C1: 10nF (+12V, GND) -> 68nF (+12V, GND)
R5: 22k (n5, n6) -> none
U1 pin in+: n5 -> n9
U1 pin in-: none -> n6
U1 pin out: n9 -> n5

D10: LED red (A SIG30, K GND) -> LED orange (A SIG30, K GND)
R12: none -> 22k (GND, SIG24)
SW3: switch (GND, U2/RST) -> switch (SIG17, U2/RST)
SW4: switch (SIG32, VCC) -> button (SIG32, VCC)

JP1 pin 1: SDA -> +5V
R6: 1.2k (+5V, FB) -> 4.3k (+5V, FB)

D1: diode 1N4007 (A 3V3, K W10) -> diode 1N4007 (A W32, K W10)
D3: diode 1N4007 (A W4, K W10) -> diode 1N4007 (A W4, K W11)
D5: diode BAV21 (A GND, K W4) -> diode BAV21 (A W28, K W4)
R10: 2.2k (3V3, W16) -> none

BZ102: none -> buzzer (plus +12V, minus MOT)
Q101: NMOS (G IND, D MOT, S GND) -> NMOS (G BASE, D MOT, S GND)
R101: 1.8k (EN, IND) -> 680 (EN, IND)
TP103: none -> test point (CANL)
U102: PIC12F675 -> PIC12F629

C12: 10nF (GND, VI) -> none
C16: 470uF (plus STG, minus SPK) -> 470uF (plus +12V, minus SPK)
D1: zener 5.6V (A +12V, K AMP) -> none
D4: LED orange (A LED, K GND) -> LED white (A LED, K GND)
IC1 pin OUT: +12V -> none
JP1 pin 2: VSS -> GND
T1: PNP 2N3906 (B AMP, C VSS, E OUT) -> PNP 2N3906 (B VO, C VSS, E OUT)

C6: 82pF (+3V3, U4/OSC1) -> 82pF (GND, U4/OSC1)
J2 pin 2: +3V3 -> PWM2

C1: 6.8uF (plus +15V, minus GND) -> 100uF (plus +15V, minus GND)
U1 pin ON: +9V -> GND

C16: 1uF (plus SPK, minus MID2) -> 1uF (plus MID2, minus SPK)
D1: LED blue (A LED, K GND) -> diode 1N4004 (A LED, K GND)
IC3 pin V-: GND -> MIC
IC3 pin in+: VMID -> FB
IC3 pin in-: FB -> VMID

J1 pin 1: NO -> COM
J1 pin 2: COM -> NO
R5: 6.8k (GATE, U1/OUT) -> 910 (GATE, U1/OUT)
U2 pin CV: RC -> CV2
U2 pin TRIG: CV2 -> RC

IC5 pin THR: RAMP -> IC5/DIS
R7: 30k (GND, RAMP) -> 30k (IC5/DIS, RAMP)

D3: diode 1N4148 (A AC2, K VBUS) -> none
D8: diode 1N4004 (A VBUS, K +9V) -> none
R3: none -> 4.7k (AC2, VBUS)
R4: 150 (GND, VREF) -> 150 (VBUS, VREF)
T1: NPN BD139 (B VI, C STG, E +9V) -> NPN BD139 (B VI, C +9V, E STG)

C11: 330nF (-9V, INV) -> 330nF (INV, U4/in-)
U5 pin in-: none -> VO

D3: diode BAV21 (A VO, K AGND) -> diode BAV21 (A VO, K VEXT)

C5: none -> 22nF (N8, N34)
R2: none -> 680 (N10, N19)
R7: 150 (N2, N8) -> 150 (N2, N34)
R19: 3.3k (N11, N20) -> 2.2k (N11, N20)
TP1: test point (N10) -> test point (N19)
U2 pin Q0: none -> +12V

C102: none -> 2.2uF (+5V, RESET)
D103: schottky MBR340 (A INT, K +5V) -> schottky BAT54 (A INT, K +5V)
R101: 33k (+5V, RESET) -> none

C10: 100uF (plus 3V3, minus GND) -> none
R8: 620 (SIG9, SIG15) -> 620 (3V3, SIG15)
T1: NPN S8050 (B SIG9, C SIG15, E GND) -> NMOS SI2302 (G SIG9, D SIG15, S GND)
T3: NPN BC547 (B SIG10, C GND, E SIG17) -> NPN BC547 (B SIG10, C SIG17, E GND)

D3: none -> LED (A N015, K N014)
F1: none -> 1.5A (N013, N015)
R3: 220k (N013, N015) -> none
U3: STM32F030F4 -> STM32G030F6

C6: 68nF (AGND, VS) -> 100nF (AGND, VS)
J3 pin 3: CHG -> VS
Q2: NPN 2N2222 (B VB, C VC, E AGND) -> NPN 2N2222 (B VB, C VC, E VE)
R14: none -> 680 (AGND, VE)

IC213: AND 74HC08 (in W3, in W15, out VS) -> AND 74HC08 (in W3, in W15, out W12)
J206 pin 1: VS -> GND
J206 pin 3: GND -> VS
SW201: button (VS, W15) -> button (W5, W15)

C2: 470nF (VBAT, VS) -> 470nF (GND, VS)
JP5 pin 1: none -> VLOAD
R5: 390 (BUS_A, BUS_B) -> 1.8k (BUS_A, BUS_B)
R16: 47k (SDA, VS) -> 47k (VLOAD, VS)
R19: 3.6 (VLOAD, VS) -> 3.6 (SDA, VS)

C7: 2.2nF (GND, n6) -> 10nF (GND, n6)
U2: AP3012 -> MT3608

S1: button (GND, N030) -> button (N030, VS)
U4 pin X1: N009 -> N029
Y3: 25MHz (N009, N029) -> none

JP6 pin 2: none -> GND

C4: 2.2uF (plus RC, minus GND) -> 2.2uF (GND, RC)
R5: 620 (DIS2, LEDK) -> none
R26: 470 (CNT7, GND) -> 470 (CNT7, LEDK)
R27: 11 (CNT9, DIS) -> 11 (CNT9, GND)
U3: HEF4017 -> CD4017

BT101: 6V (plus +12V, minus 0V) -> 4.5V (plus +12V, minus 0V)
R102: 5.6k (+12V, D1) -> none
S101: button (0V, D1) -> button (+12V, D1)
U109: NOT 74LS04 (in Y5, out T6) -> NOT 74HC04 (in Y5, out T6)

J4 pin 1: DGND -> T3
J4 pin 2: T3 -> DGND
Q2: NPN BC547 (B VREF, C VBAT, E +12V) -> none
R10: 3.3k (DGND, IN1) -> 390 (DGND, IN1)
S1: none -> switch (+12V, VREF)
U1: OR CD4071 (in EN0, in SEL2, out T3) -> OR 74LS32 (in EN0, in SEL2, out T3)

────────

→ **Exercise aim**: Each line of the entries holding the string "AGND" should be found and copied.

→ **Solution to this problem**:
D3: diode BAV21 (A VO, K AGND) -> diode BAV21 (A VO, K VEXT)
C6: 68nF (AGND, VS) -> 100nF (AGND, VS)
Q2: NPN 2N2222 (B VB, C VC, E AGND) -> NPN 2N2222 (B VB, C VC, E VE)
R14: none -> 680 (AGND, VE)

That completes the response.